## Your instructions
Your copy should match the listing below exactly, except that it holds no images.
[Opening Data section]
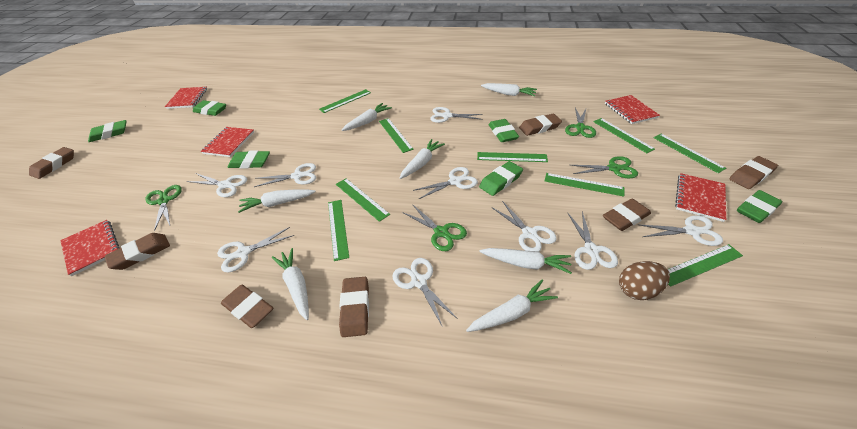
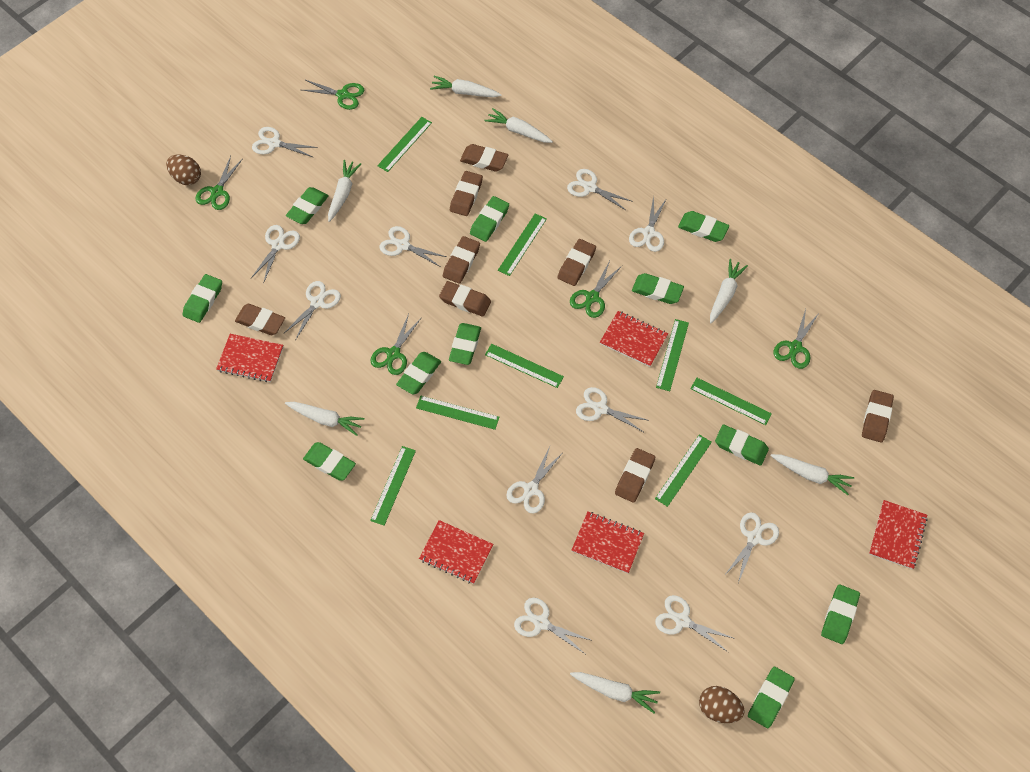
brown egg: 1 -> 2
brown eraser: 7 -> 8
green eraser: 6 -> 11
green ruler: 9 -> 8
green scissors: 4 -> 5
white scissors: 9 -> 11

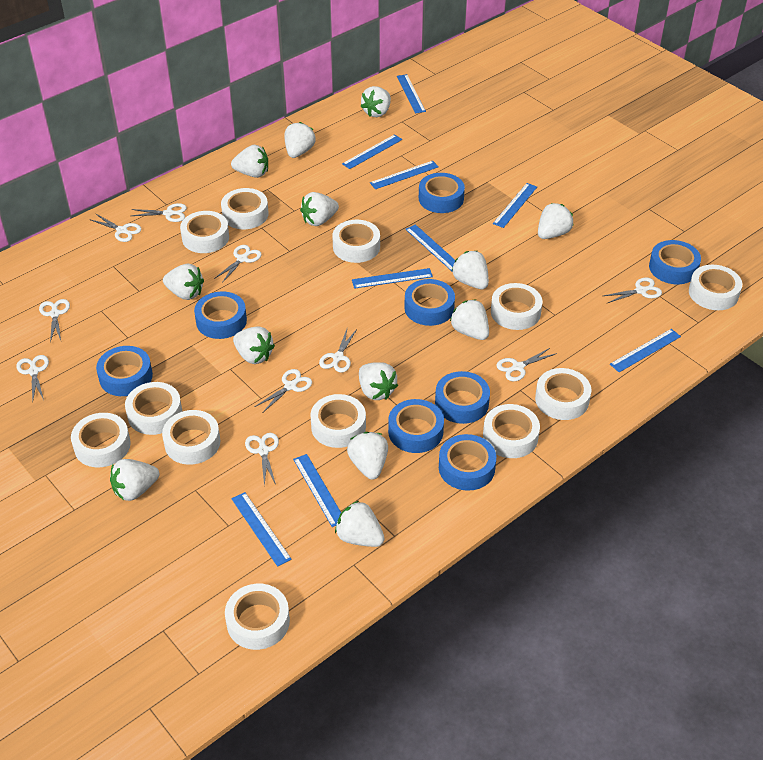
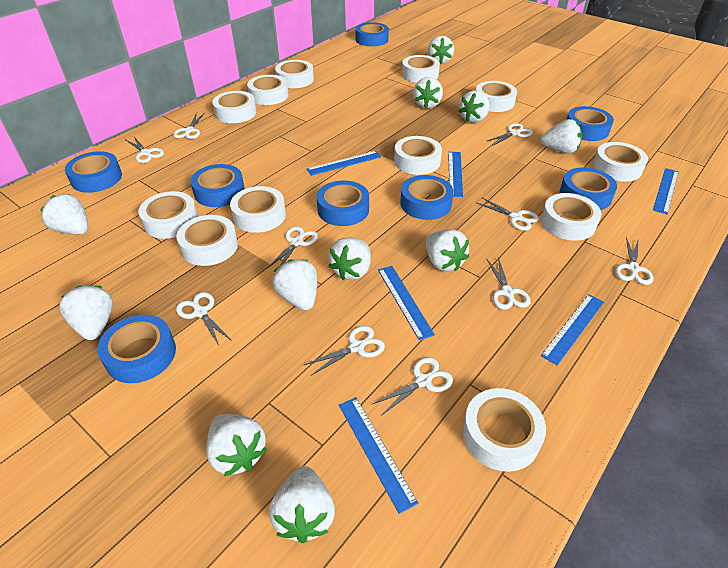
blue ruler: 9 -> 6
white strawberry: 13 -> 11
[Closing Data section]
## Exercise output
brown egg: 1 -> 2
brown eraser: 7 -> 8
green eraser: 6 -> 11
green ruler: 9 -> 8
green scissors: 4 -> 5
white scissors: 9 -> 11

blue ruler: 9 -> 6
white strawberry: 13 -> 11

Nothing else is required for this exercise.